Remote sensing object lists

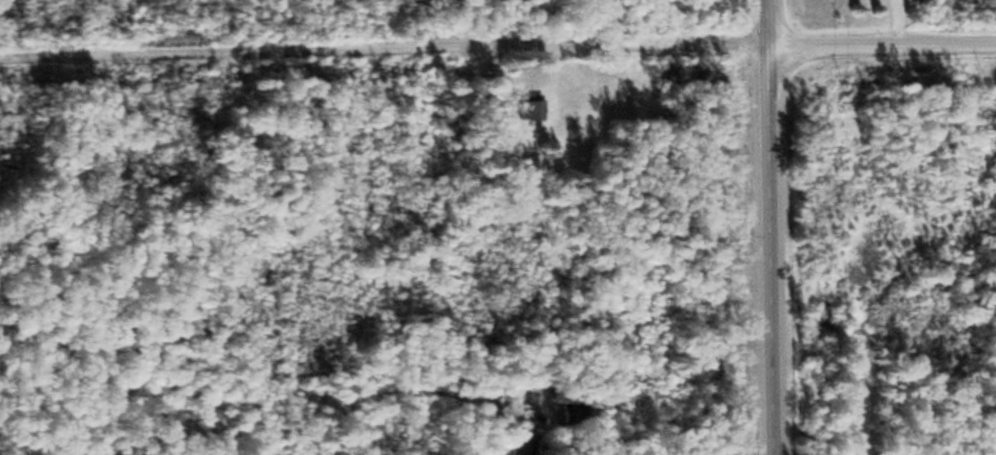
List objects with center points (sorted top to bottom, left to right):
road: (497, 45)
building: (531, 109)
road: (775, 227)
road: (203, 228)
building: (577, 411)

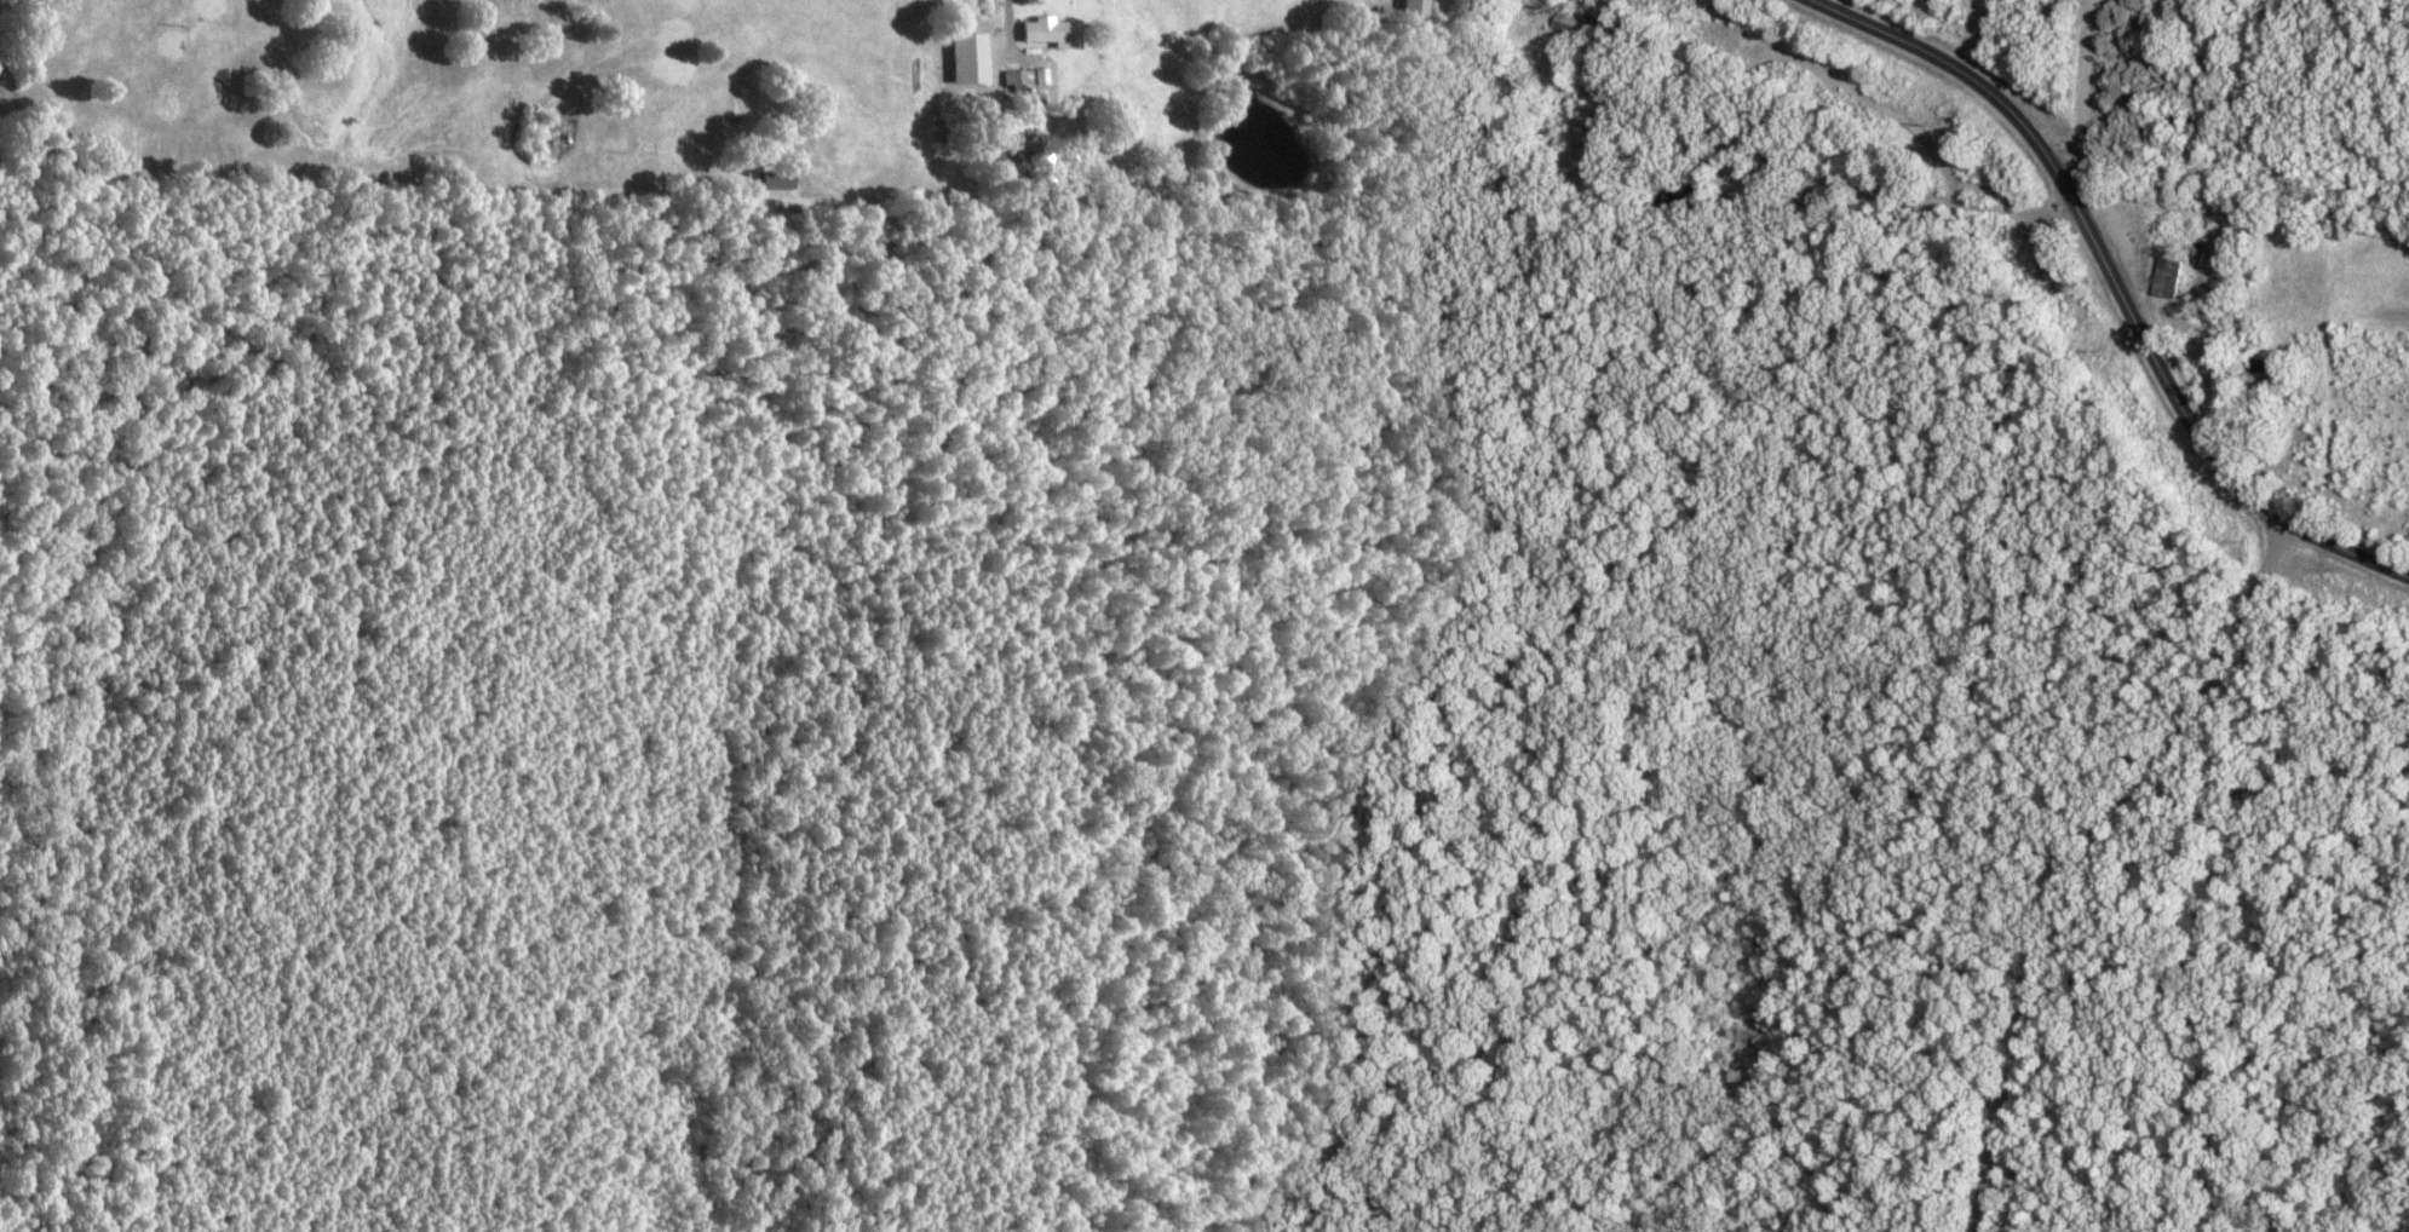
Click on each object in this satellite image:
building: (1569, 0)
road: (2083, 1)
building: (1405, 12)
building: (1038, 36)
building: (1011, 82)
road: (2067, 96)
building: (769, 183)
building: (2159, 280)
road: (2107, 286)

**Assigned task**
Give every line above again exactly, with no pictures.

**Written reply**
List objects with center points (sorted top to bottom, left to right):
road: (497, 45)
building: (531, 109)
road: (775, 227)
road: (203, 228)
building: (577, 411)

Click on each object in this satellite image:
building: (1569, 0)
road: (2083, 1)
building: (1405, 12)
building: (1038, 36)
building: (1011, 82)
road: (2067, 96)
building: (769, 183)
building: (2159, 280)
road: (2107, 286)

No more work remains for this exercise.